- [Try it]:
All lines of the material that contain "blue" must be copied out.
START Exercise materials
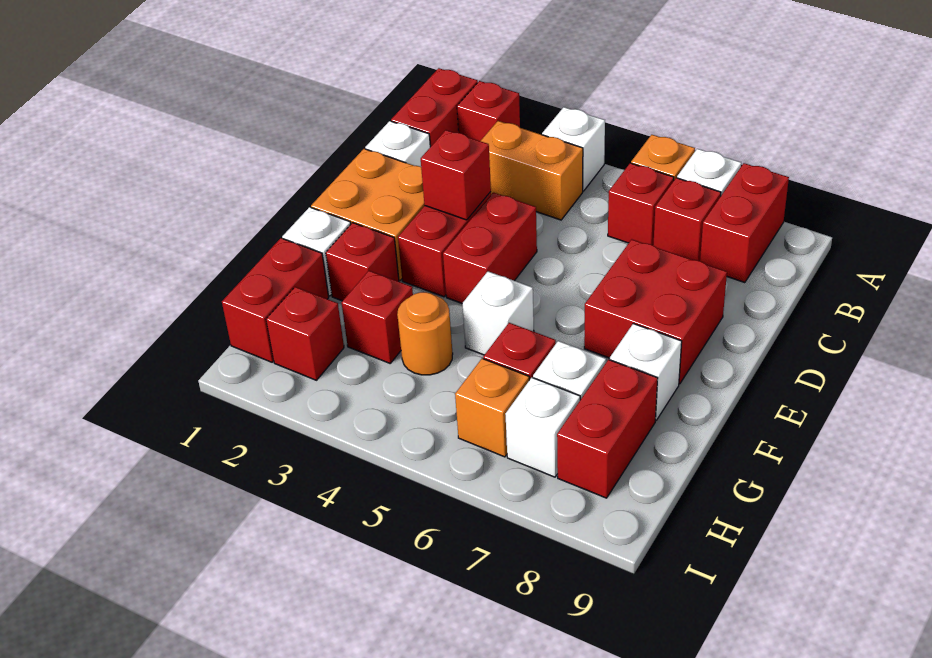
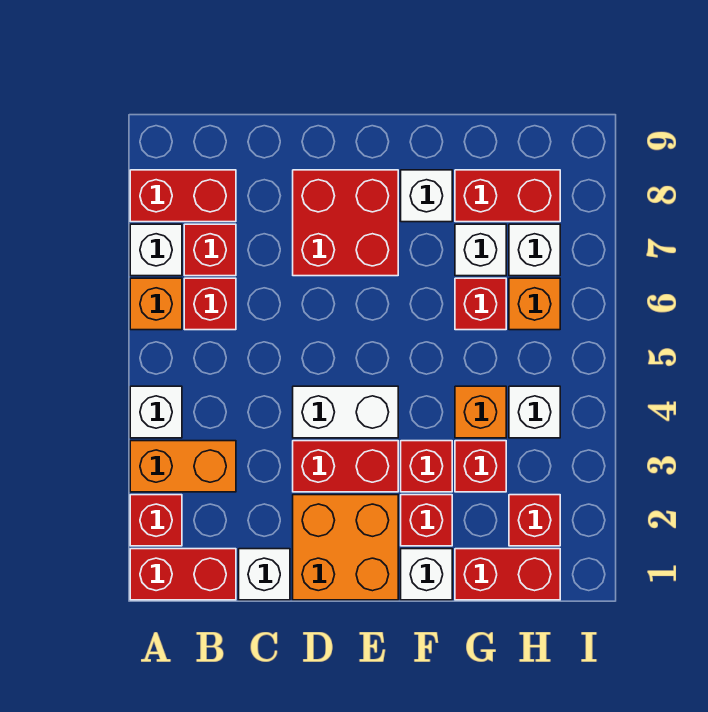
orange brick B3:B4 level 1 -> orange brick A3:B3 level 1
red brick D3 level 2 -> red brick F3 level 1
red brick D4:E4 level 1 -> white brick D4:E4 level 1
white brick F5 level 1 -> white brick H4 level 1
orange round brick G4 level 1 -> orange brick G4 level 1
END Exercise materials
START Exercise materials
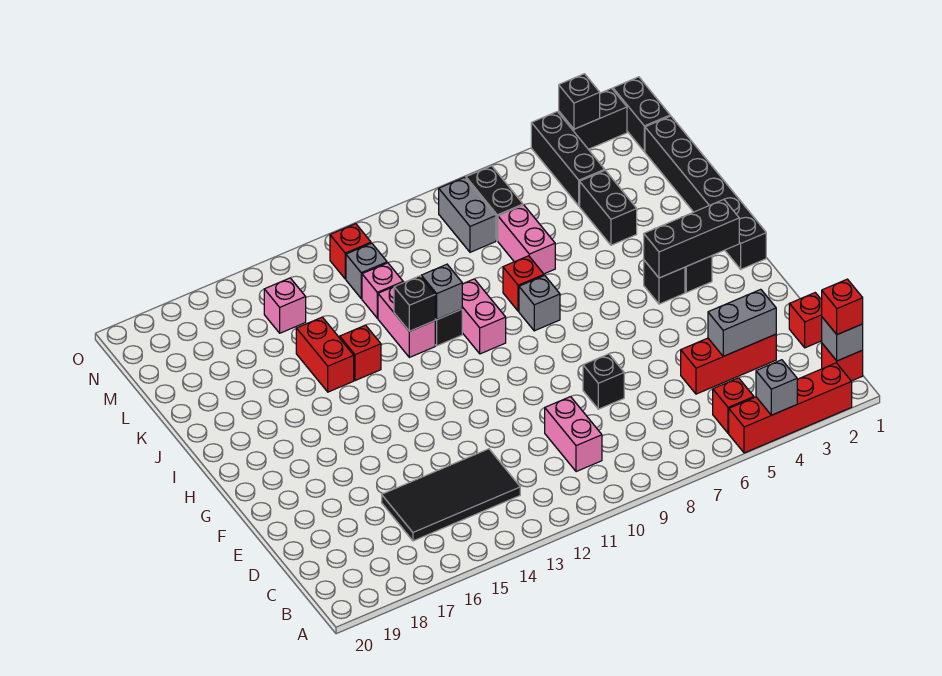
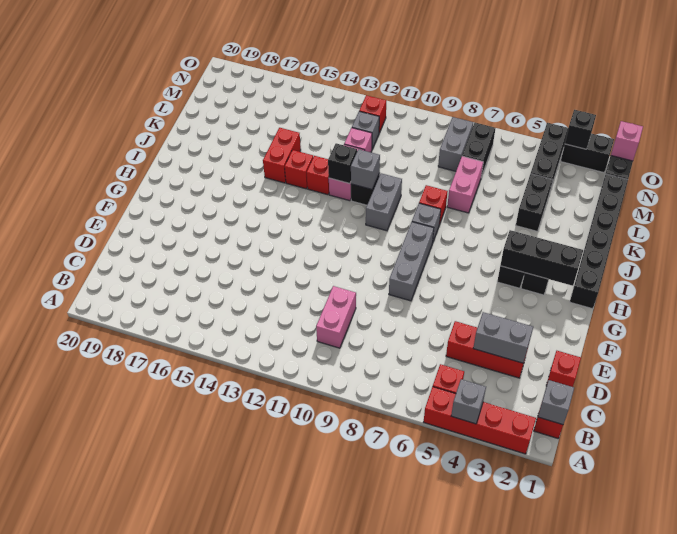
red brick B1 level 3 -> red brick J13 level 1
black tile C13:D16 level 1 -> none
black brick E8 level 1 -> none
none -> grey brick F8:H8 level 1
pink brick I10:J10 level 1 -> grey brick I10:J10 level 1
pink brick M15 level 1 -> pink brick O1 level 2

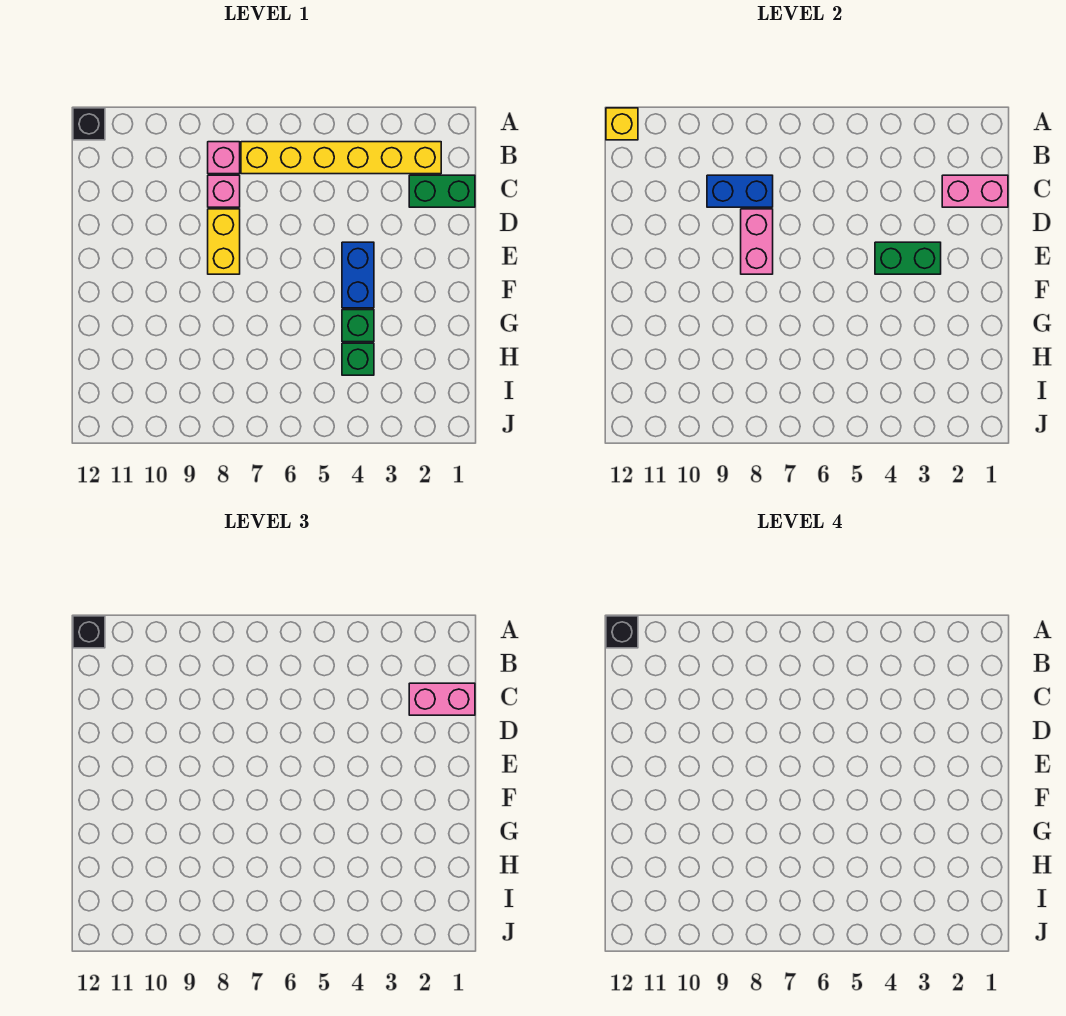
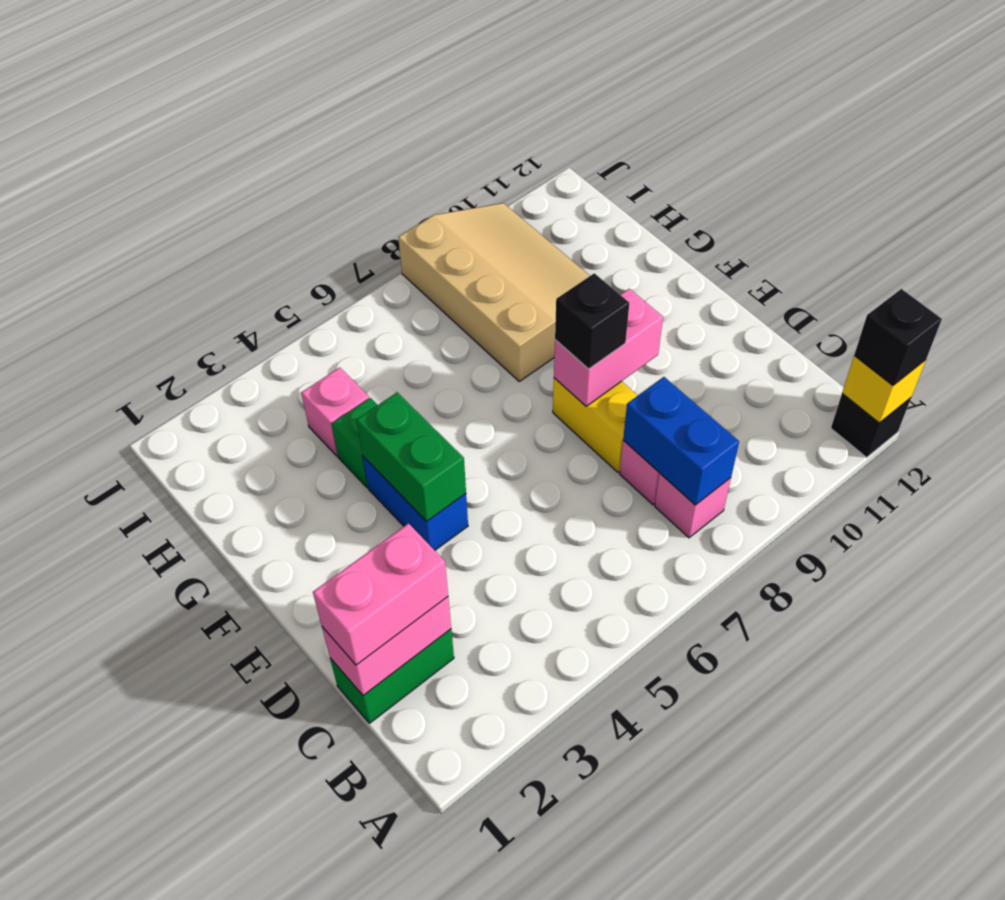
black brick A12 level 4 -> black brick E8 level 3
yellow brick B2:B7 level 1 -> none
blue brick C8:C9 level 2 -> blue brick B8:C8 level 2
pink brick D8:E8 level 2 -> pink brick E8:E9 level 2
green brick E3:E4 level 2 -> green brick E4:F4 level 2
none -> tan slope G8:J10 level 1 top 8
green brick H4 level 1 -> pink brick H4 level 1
END Exercise materials
START Exercise materials
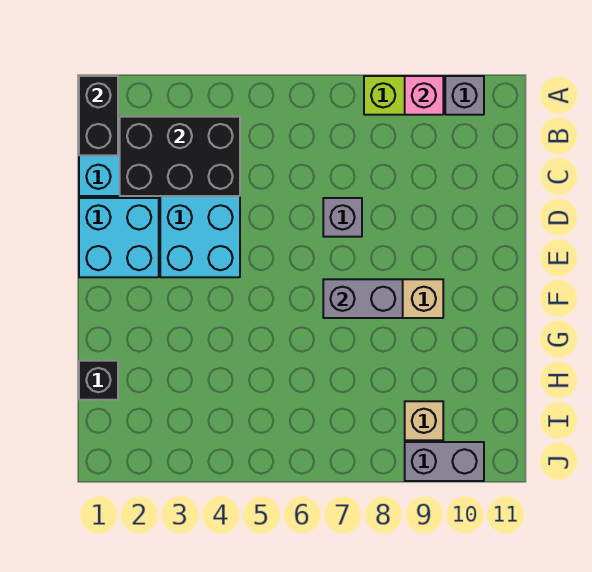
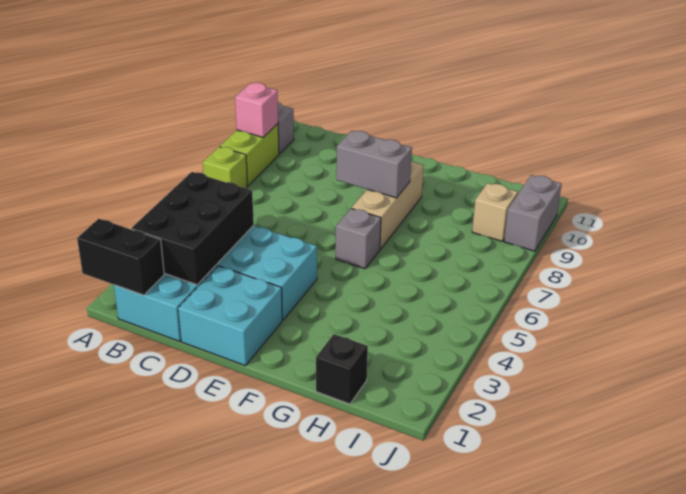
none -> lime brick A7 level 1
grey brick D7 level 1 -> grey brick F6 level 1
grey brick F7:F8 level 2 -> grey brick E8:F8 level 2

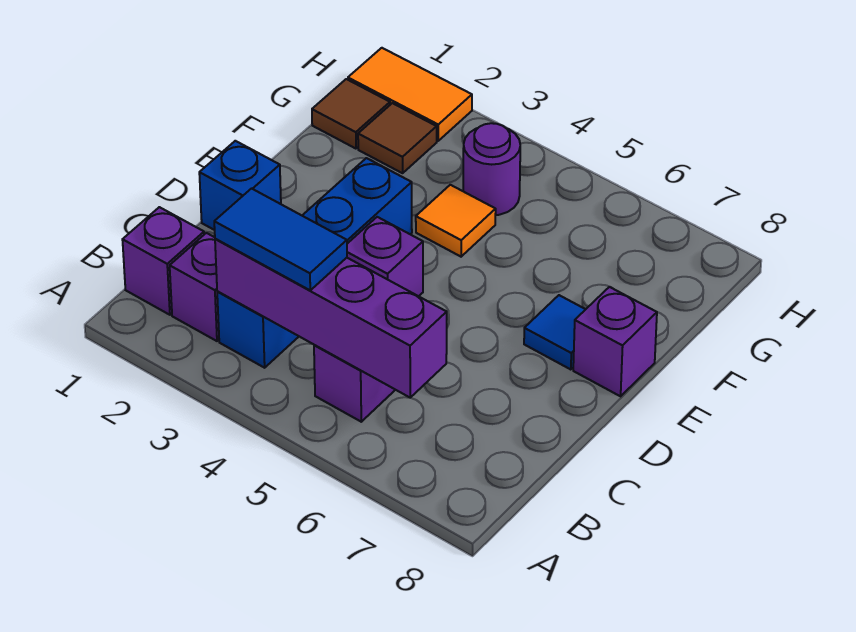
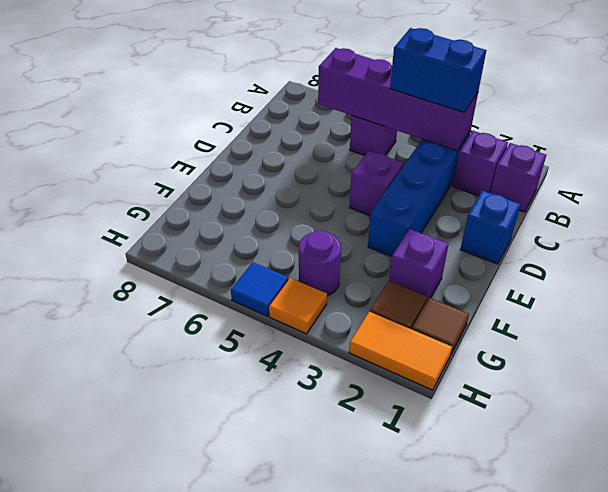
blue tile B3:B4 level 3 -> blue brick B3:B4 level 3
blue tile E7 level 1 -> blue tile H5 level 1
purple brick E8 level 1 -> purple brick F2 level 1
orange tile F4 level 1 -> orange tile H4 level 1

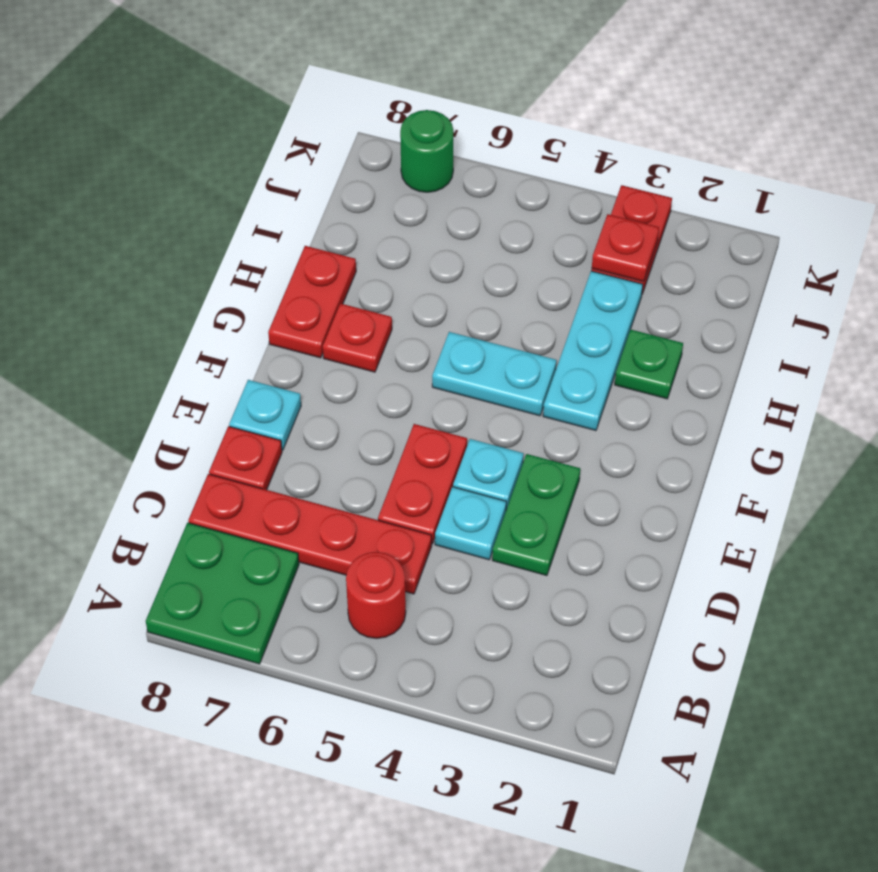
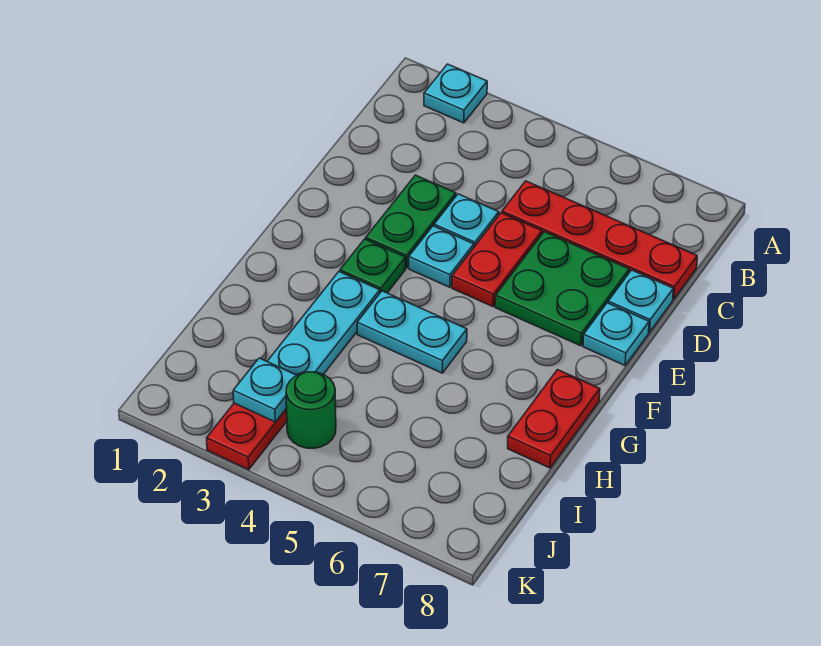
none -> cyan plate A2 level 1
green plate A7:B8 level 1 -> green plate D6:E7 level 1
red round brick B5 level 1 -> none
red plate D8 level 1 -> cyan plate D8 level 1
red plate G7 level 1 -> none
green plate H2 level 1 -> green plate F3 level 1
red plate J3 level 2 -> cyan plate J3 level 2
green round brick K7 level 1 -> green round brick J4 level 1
END Exercise materials
- [Written solution]:
blue brick C8:C9 level 2 -> blue brick B8:C8 level 2
blue tile B3:B4 level 3 -> blue brick B3:B4 level 3
blue tile E7 level 1 -> blue tile H5 level 1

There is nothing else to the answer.